(Prompt): Convert the entries from the line containing "brown square at" to the line containing "gray hexagon at", both included, into a JSON list of strings with one string per line and blank lines omitted.

(Data supplied):
-=-=-=-=-
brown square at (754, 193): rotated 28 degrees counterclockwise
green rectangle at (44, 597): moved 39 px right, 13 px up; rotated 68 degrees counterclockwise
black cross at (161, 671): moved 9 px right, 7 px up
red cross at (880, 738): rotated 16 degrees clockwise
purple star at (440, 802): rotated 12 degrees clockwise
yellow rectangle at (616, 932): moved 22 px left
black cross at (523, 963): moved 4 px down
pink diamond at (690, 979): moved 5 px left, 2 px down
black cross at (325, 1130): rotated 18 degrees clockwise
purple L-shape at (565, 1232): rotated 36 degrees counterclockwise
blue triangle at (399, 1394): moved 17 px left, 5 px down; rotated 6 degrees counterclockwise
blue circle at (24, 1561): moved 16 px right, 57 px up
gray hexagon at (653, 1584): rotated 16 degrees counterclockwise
-=-=-=-=-
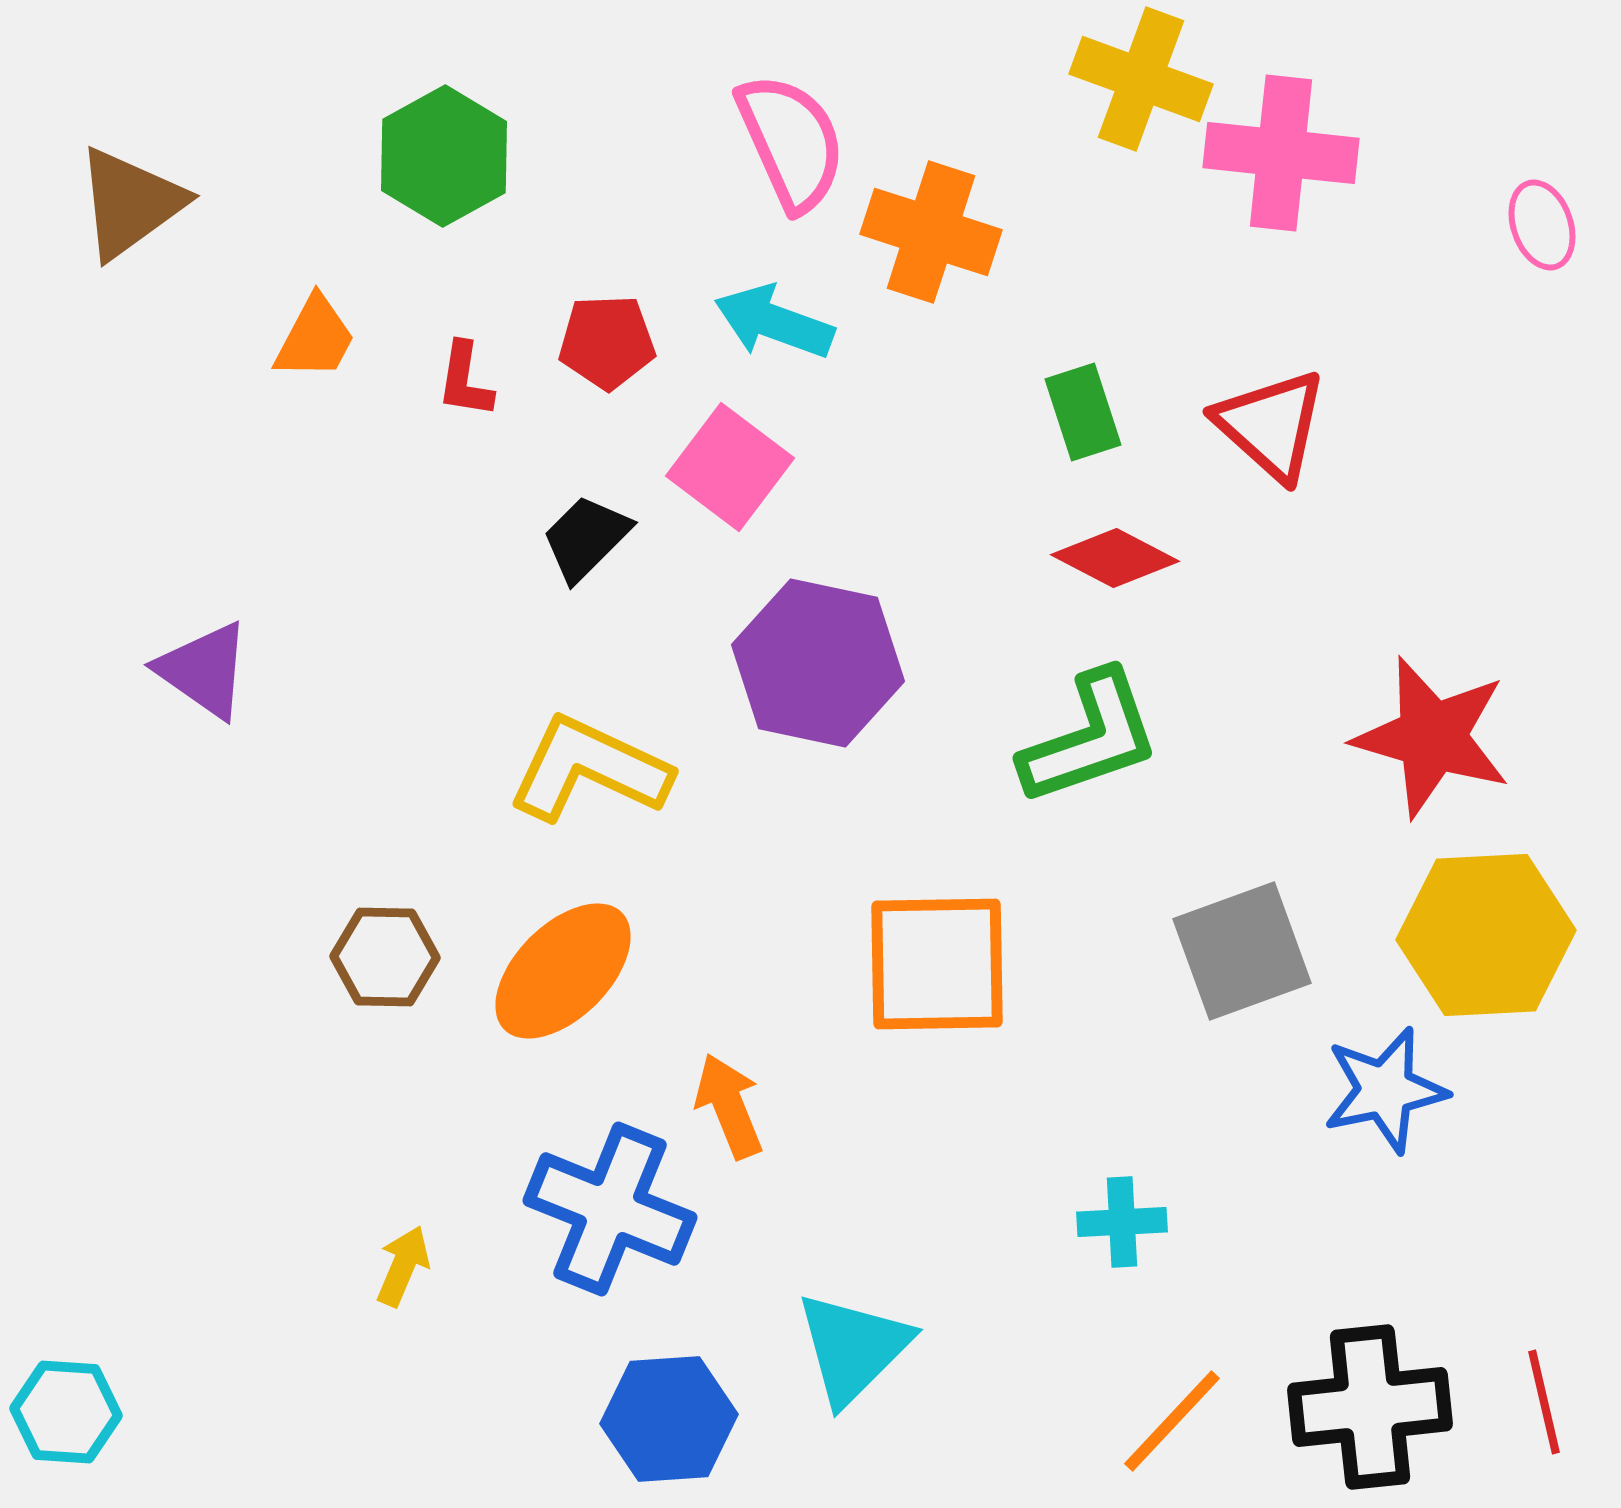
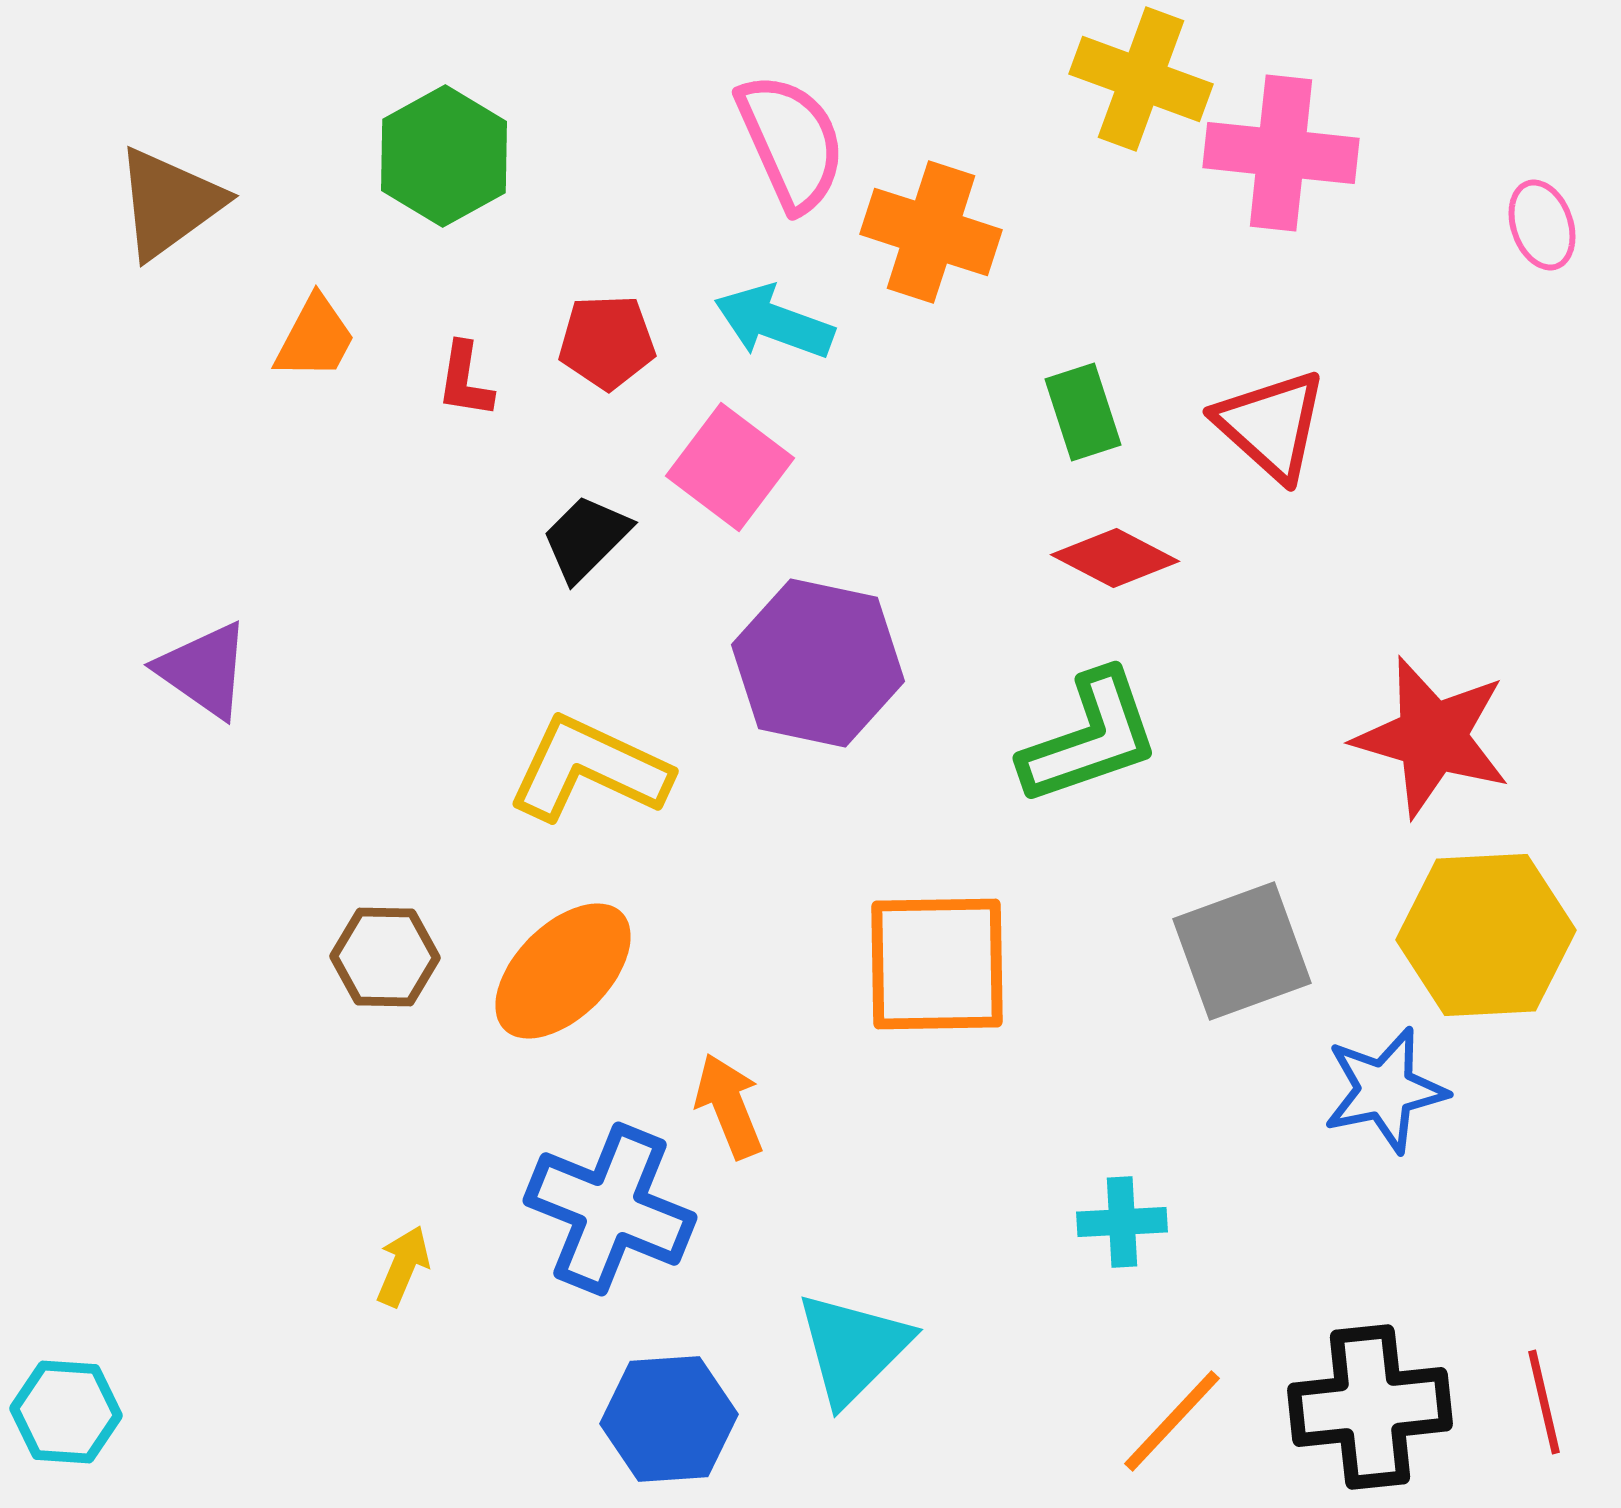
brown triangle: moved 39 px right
-=-=-=-=-
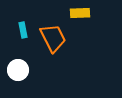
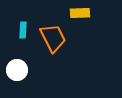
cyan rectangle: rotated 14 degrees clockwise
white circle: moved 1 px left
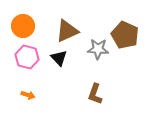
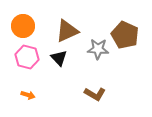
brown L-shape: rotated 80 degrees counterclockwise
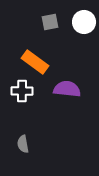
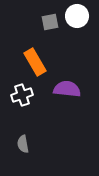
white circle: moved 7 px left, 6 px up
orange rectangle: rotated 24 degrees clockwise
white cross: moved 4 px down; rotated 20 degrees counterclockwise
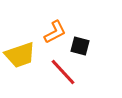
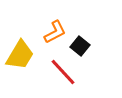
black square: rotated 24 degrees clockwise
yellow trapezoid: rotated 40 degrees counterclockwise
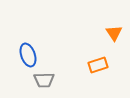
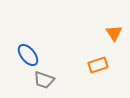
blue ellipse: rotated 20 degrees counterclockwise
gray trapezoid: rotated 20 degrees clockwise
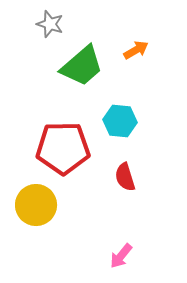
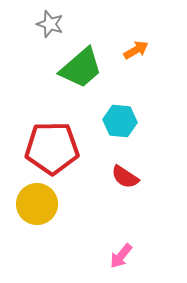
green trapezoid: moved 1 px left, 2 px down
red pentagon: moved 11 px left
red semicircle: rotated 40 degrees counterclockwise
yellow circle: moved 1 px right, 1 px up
-=-=-=-=-
(Response to this exercise):
[
  "brown square at (754, 193): rotated 28 degrees counterclockwise",
  "green rectangle at (44, 597): moved 39 px right, 13 px up; rotated 68 degrees counterclockwise",
  "black cross at (161, 671): moved 9 px right, 7 px up",
  "red cross at (880, 738): rotated 16 degrees clockwise",
  "purple star at (440, 802): rotated 12 degrees clockwise",
  "yellow rectangle at (616, 932): moved 22 px left",
  "black cross at (523, 963): moved 4 px down",
  "pink diamond at (690, 979): moved 5 px left, 2 px down",
  "black cross at (325, 1130): rotated 18 degrees clockwise",
  "purple L-shape at (565, 1232): rotated 36 degrees counterclockwise",
  "blue triangle at (399, 1394): moved 17 px left, 5 px down; rotated 6 degrees counterclockwise",
  "blue circle at (24, 1561): moved 16 px right, 57 px up",
  "gray hexagon at (653, 1584): rotated 16 degrees counterclockwise"
]